Object transformation records:
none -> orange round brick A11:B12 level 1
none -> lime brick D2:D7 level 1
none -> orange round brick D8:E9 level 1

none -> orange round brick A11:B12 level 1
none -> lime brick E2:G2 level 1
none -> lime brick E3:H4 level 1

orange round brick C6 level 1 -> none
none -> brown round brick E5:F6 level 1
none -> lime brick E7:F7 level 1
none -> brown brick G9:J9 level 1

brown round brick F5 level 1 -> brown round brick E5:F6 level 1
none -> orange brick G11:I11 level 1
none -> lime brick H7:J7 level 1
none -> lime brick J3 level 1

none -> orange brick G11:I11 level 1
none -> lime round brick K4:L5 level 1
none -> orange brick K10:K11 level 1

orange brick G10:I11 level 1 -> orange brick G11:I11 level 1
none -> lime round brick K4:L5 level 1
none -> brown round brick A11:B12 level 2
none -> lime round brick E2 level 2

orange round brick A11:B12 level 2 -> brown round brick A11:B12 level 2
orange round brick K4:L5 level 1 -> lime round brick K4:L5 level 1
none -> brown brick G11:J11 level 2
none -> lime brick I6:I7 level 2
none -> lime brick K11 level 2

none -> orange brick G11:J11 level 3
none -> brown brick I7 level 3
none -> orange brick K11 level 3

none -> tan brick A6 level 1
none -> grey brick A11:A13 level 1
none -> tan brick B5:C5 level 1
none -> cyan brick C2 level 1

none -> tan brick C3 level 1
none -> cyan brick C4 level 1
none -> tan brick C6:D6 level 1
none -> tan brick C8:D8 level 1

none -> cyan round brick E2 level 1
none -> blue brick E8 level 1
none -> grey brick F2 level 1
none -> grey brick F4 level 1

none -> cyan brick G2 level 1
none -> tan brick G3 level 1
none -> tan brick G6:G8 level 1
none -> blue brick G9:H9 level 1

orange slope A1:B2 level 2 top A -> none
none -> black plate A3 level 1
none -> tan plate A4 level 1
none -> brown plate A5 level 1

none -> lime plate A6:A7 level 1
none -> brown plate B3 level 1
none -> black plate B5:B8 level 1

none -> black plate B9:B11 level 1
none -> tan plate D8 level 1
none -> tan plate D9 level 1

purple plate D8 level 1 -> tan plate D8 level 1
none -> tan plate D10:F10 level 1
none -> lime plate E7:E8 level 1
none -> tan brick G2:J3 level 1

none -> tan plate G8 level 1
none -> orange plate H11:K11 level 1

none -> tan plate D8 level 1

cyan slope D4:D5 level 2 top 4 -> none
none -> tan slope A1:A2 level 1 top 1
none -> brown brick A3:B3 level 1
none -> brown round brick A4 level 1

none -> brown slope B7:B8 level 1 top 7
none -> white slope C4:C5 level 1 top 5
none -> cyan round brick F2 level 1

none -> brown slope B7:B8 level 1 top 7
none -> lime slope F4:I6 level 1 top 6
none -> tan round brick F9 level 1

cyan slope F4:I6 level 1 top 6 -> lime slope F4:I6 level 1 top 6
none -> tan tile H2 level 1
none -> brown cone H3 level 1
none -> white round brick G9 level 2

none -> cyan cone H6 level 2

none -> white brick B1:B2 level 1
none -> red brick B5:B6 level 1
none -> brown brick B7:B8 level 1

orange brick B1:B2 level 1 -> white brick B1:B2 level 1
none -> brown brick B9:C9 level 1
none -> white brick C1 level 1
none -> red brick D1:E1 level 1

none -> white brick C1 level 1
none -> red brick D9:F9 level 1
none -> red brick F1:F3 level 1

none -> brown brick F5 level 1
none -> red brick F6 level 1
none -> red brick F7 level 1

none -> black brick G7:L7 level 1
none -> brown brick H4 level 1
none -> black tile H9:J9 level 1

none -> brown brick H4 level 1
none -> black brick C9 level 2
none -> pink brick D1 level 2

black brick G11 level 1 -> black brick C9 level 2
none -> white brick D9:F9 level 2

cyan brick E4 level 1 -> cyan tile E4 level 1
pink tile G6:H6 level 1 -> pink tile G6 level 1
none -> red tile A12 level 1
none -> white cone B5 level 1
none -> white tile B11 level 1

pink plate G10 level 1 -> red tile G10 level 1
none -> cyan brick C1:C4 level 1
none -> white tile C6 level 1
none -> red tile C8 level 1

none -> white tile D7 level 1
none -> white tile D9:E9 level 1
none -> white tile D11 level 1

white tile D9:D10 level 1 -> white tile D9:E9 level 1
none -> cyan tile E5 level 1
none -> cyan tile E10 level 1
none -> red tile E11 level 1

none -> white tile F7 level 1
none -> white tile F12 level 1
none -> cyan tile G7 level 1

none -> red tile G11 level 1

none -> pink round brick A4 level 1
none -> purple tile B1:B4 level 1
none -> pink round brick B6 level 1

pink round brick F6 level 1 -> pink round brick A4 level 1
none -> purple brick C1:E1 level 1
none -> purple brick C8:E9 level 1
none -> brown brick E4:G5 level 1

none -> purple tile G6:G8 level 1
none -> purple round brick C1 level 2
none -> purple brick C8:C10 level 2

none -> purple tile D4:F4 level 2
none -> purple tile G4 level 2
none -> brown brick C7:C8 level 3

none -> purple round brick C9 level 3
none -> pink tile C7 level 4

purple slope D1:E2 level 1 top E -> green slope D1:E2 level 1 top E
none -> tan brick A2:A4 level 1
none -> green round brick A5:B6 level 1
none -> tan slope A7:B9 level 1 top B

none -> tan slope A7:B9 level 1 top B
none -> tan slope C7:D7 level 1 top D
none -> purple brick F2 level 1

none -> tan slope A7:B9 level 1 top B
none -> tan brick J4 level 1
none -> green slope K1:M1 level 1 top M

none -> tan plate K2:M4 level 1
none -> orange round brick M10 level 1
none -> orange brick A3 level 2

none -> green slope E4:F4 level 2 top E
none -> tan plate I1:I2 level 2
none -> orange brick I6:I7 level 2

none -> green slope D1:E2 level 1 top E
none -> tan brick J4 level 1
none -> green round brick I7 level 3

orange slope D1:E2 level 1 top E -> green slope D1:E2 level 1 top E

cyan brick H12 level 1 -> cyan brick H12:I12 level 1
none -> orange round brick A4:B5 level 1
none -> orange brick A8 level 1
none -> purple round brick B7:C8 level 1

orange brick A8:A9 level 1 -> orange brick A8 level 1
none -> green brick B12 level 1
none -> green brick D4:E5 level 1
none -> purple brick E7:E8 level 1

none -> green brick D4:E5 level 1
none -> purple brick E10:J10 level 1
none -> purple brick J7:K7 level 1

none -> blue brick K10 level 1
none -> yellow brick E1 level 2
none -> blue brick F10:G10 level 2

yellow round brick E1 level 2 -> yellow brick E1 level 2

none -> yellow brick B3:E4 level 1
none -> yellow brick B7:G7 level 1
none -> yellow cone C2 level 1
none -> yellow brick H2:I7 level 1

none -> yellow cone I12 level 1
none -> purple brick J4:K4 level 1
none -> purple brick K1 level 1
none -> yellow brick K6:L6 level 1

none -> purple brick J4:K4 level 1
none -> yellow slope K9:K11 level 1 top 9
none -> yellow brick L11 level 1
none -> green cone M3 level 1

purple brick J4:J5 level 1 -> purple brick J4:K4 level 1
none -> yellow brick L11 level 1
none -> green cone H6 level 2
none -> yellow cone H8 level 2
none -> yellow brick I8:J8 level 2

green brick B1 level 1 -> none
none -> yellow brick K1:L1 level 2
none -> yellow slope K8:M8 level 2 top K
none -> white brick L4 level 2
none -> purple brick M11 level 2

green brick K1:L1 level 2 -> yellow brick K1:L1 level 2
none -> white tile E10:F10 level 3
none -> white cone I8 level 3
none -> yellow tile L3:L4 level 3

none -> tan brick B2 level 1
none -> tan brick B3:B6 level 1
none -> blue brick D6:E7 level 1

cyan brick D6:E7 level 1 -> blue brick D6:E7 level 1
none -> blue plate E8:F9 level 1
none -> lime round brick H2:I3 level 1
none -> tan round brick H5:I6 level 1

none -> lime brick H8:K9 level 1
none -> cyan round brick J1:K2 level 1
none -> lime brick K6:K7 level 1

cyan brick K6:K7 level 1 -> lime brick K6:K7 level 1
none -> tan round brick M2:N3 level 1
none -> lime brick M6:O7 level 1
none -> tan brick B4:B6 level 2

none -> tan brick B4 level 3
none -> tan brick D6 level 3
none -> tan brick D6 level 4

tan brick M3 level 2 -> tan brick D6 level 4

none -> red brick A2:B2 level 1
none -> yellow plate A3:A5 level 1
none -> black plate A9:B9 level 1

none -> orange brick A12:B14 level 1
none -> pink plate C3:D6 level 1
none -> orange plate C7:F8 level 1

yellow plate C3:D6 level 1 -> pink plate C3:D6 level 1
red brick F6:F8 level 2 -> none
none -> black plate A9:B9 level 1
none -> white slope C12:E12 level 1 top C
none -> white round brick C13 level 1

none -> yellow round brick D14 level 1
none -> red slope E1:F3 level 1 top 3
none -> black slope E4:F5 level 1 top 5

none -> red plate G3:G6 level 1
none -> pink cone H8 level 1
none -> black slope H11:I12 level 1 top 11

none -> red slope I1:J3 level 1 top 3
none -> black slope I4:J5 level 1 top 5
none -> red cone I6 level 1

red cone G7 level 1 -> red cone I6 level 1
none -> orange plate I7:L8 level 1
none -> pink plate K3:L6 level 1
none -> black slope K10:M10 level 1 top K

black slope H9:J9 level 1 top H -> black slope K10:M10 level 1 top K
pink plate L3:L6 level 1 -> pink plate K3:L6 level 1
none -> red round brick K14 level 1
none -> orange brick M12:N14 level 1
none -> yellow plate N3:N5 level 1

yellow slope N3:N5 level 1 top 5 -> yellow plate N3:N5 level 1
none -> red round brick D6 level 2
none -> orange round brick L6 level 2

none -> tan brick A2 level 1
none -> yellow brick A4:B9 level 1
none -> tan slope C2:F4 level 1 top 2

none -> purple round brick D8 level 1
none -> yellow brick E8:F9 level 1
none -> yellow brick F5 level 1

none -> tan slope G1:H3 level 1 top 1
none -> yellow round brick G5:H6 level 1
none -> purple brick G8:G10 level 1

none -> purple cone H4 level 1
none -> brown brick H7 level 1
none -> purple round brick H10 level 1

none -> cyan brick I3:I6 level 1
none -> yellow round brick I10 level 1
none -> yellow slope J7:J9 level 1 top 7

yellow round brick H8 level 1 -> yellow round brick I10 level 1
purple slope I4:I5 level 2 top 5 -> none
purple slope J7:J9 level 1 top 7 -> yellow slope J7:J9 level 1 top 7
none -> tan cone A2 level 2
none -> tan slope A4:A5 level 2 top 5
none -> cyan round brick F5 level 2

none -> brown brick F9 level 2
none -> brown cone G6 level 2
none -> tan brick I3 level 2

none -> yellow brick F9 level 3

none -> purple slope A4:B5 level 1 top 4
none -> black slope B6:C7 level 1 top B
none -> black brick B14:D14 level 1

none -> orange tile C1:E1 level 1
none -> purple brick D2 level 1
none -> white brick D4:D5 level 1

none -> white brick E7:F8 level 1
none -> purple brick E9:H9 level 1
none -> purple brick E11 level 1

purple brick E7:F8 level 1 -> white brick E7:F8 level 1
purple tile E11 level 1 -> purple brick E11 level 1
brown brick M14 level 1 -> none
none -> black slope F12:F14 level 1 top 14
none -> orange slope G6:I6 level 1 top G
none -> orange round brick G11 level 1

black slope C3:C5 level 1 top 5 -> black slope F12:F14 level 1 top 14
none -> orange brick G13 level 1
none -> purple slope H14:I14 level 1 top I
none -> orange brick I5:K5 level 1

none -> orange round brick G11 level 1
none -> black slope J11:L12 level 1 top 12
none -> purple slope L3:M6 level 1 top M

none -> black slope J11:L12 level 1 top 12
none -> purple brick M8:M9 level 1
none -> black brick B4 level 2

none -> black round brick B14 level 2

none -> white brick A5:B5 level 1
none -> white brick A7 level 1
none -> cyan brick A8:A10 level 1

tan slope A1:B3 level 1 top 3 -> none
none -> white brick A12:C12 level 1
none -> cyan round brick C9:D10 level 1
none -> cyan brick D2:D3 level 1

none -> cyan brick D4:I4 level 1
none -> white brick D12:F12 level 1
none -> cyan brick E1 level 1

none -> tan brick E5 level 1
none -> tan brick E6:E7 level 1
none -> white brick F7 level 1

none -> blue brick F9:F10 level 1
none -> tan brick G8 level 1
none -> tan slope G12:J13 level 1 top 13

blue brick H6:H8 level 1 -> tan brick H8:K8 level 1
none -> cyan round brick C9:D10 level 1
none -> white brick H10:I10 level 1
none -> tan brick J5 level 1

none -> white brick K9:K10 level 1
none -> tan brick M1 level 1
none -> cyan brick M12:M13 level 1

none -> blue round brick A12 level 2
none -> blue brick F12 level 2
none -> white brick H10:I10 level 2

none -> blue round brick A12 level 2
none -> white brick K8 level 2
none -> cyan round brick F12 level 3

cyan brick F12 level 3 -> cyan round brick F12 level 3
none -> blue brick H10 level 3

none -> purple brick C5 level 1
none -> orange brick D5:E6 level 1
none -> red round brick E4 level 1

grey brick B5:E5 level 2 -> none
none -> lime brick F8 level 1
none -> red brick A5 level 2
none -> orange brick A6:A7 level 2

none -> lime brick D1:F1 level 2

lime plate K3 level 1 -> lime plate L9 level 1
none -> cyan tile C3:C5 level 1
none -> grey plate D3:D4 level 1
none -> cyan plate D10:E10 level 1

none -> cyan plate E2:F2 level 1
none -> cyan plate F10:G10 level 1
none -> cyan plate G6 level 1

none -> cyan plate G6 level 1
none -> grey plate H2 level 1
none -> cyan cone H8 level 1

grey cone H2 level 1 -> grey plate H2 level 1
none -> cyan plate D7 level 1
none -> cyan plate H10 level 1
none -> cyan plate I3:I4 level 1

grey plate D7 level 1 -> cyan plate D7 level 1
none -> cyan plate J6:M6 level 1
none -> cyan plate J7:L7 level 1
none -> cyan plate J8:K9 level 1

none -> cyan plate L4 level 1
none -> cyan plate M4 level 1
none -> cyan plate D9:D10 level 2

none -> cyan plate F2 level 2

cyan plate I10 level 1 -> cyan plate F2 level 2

#### WHAT TO PRODUCE:
The lines from the top of the data above down to the line containing "orange slope A1:B2 level 2 top A -> none" are to be copied exactly; no other line should appear.

#### RESPONSE BOX:
none -> orange round brick A11:B12 level 1
none -> lime brick D2:D7 level 1
none -> orange round brick D8:E9 level 1

none -> orange round brick A11:B12 level 1
none -> lime brick E2:G2 level 1
none -> lime brick E3:H4 level 1

orange round brick C6 level 1 -> none
none -> brown round brick E5:F6 level 1
none -> lime brick E7:F7 level 1
none -> brown brick G9:J9 level 1

brown round brick F5 level 1 -> brown round brick E5:F6 level 1
none -> orange brick G11:I11 level 1
none -> lime brick H7:J7 level 1
none -> lime brick J3 level 1

none -> orange brick G11:I11 level 1
none -> lime round brick K4:L5 level 1
none -> orange brick K10:K11 level 1

orange brick G10:I11 level 1 -> orange brick G11:I11 level 1
none -> lime round brick K4:L5 level 1
none -> brown round brick A11:B12 level 2
none -> lime round brick E2 level 2

orange round brick A11:B12 level 2 -> brown round brick A11:B12 level 2
orange round brick K4:L5 level 1 -> lime round brick K4:L5 level 1
none -> brown brick G11:J11 level 2
none -> lime brick I6:I7 level 2
none -> lime brick K11 level 2

none -> orange brick G11:J11 level 3
none -> brown brick I7 level 3
none -> orange brick K11 level 3

none -> tan brick A6 level 1
none -> grey brick A11:A13 level 1
none -> tan brick B5:C5 level 1
none -> cyan brick C2 level 1

none -> tan brick C3 level 1
none -> cyan brick C4 level 1
none -> tan brick C6:D6 level 1
none -> tan brick C8:D8 level 1

none -> cyan round brick E2 level 1
none -> blue brick E8 level 1
none -> grey brick F2 level 1
none -> grey brick F4 level 1

none -> cyan brick G2 level 1
none -> tan brick G3 level 1
none -> tan brick G6:G8 level 1
none -> blue brick G9:H9 level 1

orange slope A1:B2 level 2 top A -> none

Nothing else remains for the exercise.